- Material provided:
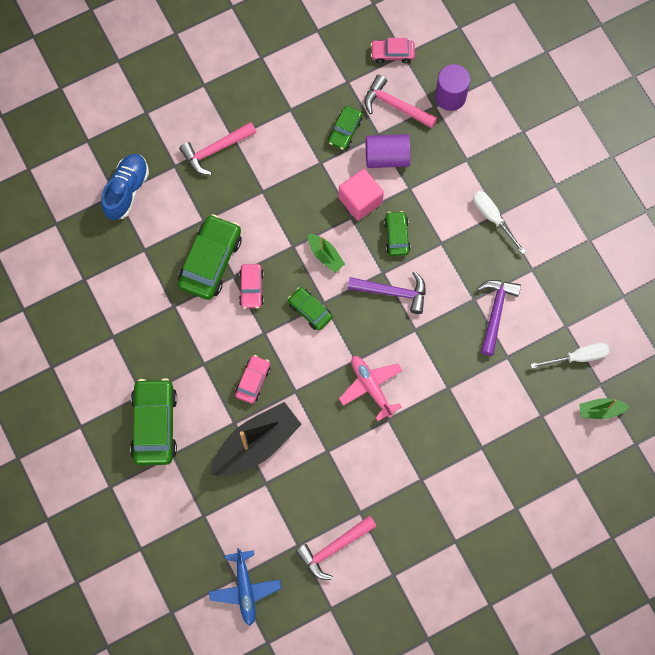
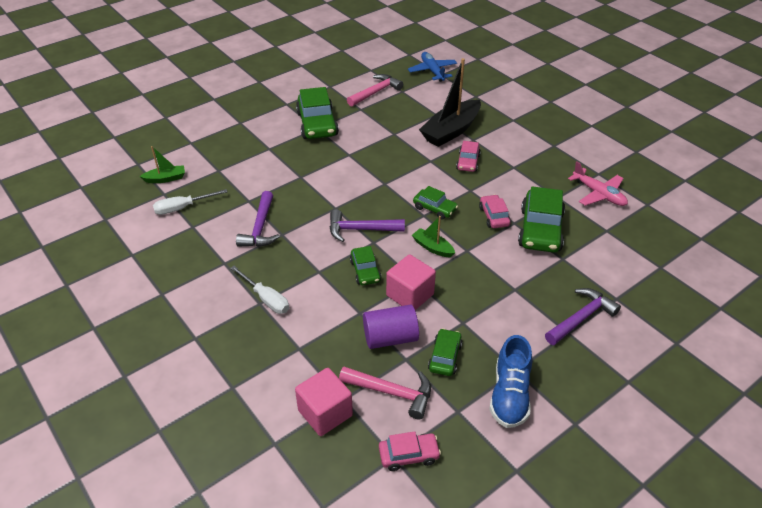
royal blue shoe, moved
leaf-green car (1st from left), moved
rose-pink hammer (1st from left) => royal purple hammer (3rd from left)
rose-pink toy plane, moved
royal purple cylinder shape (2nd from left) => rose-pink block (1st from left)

- Instructions to follow: Start at the line containing "rose-pink toy plane, moved". Repeat it and each line after it, word for word, to the end of the records.

- Output:
rose-pink toy plane, moved
royal purple cylinder shape (2nd from left) => rose-pink block (1st from left)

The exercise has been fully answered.